● **Data excerpts**:
▬▬▬

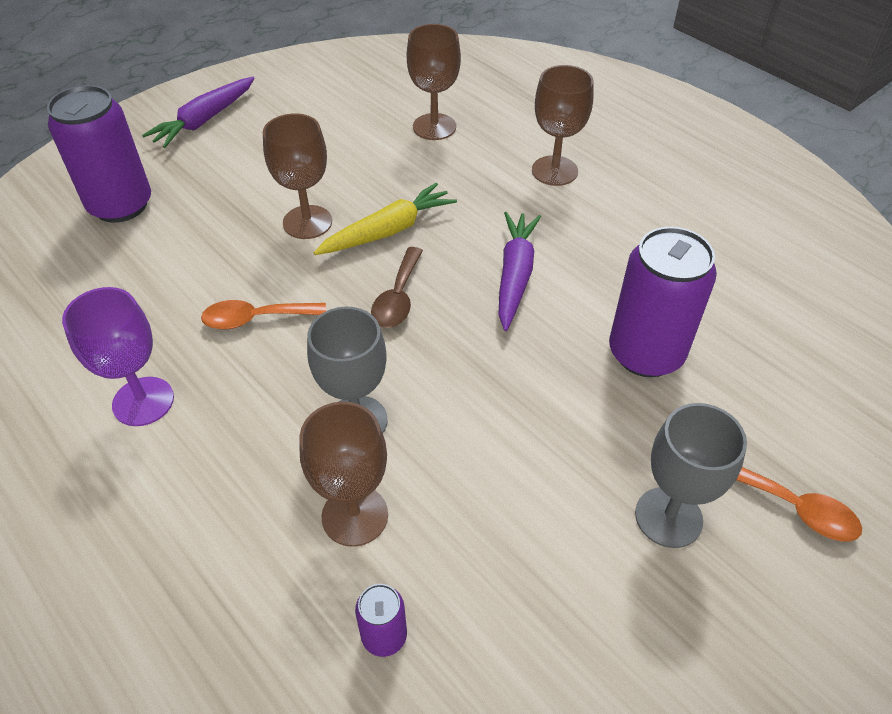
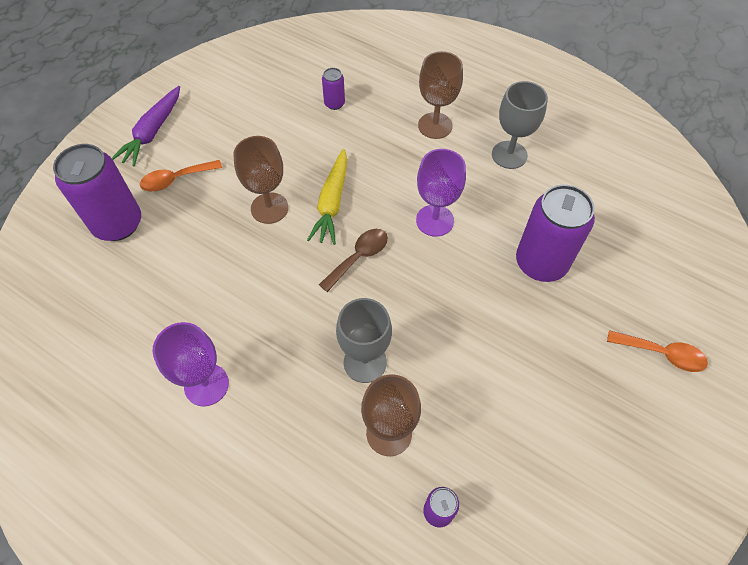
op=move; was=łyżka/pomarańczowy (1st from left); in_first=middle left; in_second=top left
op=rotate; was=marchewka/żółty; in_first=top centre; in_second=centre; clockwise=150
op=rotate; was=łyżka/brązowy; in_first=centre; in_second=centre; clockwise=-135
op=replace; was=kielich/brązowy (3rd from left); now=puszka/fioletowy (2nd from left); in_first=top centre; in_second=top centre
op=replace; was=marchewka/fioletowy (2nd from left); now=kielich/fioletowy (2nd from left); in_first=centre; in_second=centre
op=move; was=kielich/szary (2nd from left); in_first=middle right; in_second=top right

▬▬▬

● **Problem requirements**:
The reply must hold each line of the records verbatim and no pictures.

● **Exercise answer**:
op=move; was=łyżka/pomarańczowy (1st from left); in_first=middle left; in_second=top left
op=rotate; was=marchewka/żółty; in_first=top centre; in_second=centre; clockwise=150
op=rotate; was=łyżka/brązowy; in_first=centre; in_second=centre; clockwise=-135
op=replace; was=kielich/brązowy (3rd from left); now=puszka/fioletowy (2nd from left); in_first=top centre; in_second=top centre
op=replace; was=marchewka/fioletowy (2nd from left); now=kielich/fioletowy (2nd from left); in_first=centre; in_second=centre
op=move; was=kielich/szary (2nd from left); in_first=middle right; in_second=top right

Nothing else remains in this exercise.